*** Opening of Information shown ***
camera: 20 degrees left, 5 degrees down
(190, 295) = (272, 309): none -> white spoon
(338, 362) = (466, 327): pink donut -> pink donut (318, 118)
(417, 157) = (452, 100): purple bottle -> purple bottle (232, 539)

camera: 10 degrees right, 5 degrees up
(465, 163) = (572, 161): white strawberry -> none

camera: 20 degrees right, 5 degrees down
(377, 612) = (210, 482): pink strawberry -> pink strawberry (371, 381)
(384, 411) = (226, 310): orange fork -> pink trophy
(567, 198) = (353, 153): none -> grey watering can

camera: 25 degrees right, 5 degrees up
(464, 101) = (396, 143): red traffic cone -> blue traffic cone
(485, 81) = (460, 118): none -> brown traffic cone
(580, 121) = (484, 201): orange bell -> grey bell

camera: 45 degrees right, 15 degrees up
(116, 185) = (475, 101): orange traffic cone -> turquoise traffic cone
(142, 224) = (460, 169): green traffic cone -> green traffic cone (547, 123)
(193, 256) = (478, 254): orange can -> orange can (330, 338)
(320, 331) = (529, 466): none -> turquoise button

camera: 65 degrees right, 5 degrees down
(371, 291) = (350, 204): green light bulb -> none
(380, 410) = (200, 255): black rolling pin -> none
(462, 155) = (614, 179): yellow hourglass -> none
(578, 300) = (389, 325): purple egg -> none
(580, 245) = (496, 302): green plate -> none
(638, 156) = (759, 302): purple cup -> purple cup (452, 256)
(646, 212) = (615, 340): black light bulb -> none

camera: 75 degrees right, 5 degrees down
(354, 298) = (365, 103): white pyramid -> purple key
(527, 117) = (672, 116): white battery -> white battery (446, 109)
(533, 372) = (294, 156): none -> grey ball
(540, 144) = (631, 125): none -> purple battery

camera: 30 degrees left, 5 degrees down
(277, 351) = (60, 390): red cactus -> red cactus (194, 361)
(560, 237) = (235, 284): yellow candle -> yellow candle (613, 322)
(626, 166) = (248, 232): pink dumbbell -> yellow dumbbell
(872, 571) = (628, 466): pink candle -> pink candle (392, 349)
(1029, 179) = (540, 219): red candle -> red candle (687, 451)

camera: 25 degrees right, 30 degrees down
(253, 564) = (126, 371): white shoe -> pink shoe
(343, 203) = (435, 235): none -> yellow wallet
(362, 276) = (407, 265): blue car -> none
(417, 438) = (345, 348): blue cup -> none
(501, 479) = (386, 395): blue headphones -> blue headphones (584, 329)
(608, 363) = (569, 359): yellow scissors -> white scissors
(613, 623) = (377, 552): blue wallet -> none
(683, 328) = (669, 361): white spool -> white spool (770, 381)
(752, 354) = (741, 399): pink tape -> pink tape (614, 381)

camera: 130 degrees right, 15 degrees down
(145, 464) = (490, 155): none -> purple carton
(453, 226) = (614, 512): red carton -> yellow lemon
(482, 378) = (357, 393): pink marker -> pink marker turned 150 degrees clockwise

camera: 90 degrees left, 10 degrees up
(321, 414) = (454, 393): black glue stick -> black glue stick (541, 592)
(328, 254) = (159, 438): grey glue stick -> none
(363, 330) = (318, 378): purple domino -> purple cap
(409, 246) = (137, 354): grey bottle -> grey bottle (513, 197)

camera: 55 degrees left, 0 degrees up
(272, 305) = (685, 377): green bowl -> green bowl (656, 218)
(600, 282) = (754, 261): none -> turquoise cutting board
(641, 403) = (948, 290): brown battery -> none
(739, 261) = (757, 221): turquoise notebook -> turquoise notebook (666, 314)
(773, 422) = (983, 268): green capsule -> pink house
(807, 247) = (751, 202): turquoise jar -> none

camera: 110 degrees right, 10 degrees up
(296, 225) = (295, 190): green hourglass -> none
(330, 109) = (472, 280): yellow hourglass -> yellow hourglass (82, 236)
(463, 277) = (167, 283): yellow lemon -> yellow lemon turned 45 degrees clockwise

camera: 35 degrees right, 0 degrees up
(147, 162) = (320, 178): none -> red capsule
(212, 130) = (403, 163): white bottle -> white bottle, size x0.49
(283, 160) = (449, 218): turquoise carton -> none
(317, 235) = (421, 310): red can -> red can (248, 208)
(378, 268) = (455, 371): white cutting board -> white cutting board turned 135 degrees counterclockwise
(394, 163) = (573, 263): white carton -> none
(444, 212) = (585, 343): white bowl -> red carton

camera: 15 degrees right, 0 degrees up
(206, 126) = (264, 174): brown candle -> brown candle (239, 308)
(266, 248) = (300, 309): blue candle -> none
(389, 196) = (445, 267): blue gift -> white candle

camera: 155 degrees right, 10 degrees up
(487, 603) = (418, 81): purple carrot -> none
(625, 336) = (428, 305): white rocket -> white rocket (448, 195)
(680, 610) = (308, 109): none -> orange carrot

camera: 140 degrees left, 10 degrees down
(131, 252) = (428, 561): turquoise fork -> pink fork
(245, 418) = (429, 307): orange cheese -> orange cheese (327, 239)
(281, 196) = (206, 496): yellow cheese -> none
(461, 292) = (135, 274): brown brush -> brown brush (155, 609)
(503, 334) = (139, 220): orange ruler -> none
*** Close of Information shown ***
- [Requirement] Your task is to repeat every entry above exactly.

- [Exercise output]
camera: 20 degrees left, 5 degrees down
(190, 295) = (272, 309): none -> white spoon
(338, 362) = (466, 327): pink donut -> pink donut (318, 118)
(417, 157) = (452, 100): purple bottle -> purple bottle (232, 539)

camera: 10 degrees right, 5 degrees up
(465, 163) = (572, 161): white strawberry -> none

camera: 20 degrees right, 5 degrees down
(377, 612) = (210, 482): pink strawberry -> pink strawberry (371, 381)
(384, 411) = (226, 310): orange fork -> pink trophy
(567, 198) = (353, 153): none -> grey watering can

camera: 25 degrees right, 5 degrees up
(464, 101) = (396, 143): red traffic cone -> blue traffic cone
(485, 81) = (460, 118): none -> brown traffic cone
(580, 121) = (484, 201): orange bell -> grey bell

camera: 45 degrees right, 15 degrees up
(116, 185) = (475, 101): orange traffic cone -> turquoise traffic cone
(142, 224) = (460, 169): green traffic cone -> green traffic cone (547, 123)
(193, 256) = (478, 254): orange can -> orange can (330, 338)
(320, 331) = (529, 466): none -> turquoise button

camera: 65 degrees right, 5 degrees down
(371, 291) = (350, 204): green light bulb -> none
(380, 410) = (200, 255): black rolling pin -> none
(462, 155) = (614, 179): yellow hourglass -> none
(578, 300) = (389, 325): purple egg -> none
(580, 245) = (496, 302): green plate -> none
(638, 156) = (759, 302): purple cup -> purple cup (452, 256)
(646, 212) = (615, 340): black light bulb -> none

camera: 75 degrees right, 5 degrees down
(354, 298) = (365, 103): white pyramid -> purple key
(527, 117) = (672, 116): white battery -> white battery (446, 109)
(533, 372) = (294, 156): none -> grey ball
(540, 144) = (631, 125): none -> purple battery

camera: 30 degrees left, 5 degrees down
(277, 351) = (60, 390): red cactus -> red cactus (194, 361)
(560, 237) = (235, 284): yellow candle -> yellow candle (613, 322)
(626, 166) = (248, 232): pink dumbbell -> yellow dumbbell
(872, 571) = (628, 466): pink candle -> pink candle (392, 349)
(1029, 179) = (540, 219): red candle -> red candle (687, 451)

camera: 25 degrees right, 30 degrees down
(253, 564) = (126, 371): white shoe -> pink shoe
(343, 203) = (435, 235): none -> yellow wallet
(362, 276) = (407, 265): blue car -> none
(417, 438) = (345, 348): blue cup -> none
(501, 479) = (386, 395): blue headphones -> blue headphones (584, 329)
(608, 363) = (569, 359): yellow scissors -> white scissors
(613, 623) = (377, 552): blue wallet -> none
(683, 328) = (669, 361): white spool -> white spool (770, 381)
(752, 354) = (741, 399): pink tape -> pink tape (614, 381)

camera: 130 degrees right, 15 degrees down
(145, 464) = (490, 155): none -> purple carton
(453, 226) = (614, 512): red carton -> yellow lemon
(482, 378) = (357, 393): pink marker -> pink marker turned 150 degrees clockwise

camera: 90 degrees left, 10 degrees up
(321, 414) = (454, 393): black glue stick -> black glue stick (541, 592)
(328, 254) = (159, 438): grey glue stick -> none
(363, 330) = (318, 378): purple domino -> purple cap
(409, 246) = (137, 354): grey bottle -> grey bottle (513, 197)

camera: 55 degrees left, 0 degrees up
(272, 305) = (685, 377): green bowl -> green bowl (656, 218)
(600, 282) = (754, 261): none -> turquoise cutting board
(641, 403) = (948, 290): brown battery -> none
(739, 261) = (757, 221): turquoise notebook -> turquoise notebook (666, 314)
(773, 422) = (983, 268): green capsule -> pink house
(807, 247) = (751, 202): turquoise jar -> none

camera: 110 degrees right, 10 degrees up
(296, 225) = (295, 190): green hourglass -> none
(330, 109) = (472, 280): yellow hourglass -> yellow hourglass (82, 236)
(463, 277) = (167, 283): yellow lemon -> yellow lemon turned 45 degrees clockwise

camera: 35 degrees right, 0 degrees up
(147, 162) = (320, 178): none -> red capsule
(212, 130) = (403, 163): white bottle -> white bottle, size x0.49
(283, 160) = (449, 218): turquoise carton -> none
(317, 235) = (421, 310): red can -> red can (248, 208)
(378, 268) = (455, 371): white cutting board -> white cutting board turned 135 degrees counterclockwise
(394, 163) = (573, 263): white carton -> none
(444, 212) = (585, 343): white bowl -> red carton

camera: 15 degrees right, 0 degrees up
(206, 126) = (264, 174): brown candle -> brown candle (239, 308)
(266, 248) = (300, 309): blue candle -> none
(389, 196) = (445, 267): blue gift -> white candle

camera: 155 degrees right, 10 degrees up
(487, 603) = (418, 81): purple carrot -> none
(625, 336) = (428, 305): white rocket -> white rocket (448, 195)
(680, 610) = (308, 109): none -> orange carrot

camera: 140 degrees left, 10 degrees down
(131, 252) = (428, 561): turquoise fork -> pink fork
(245, 418) = (429, 307): orange cheese -> orange cheese (327, 239)
(281, 196) = (206, 496): yellow cheese -> none
(461, 292) = (135, 274): brown brush -> brown brush (155, 609)
(503, 334) = (139, 220): orange ruler -> none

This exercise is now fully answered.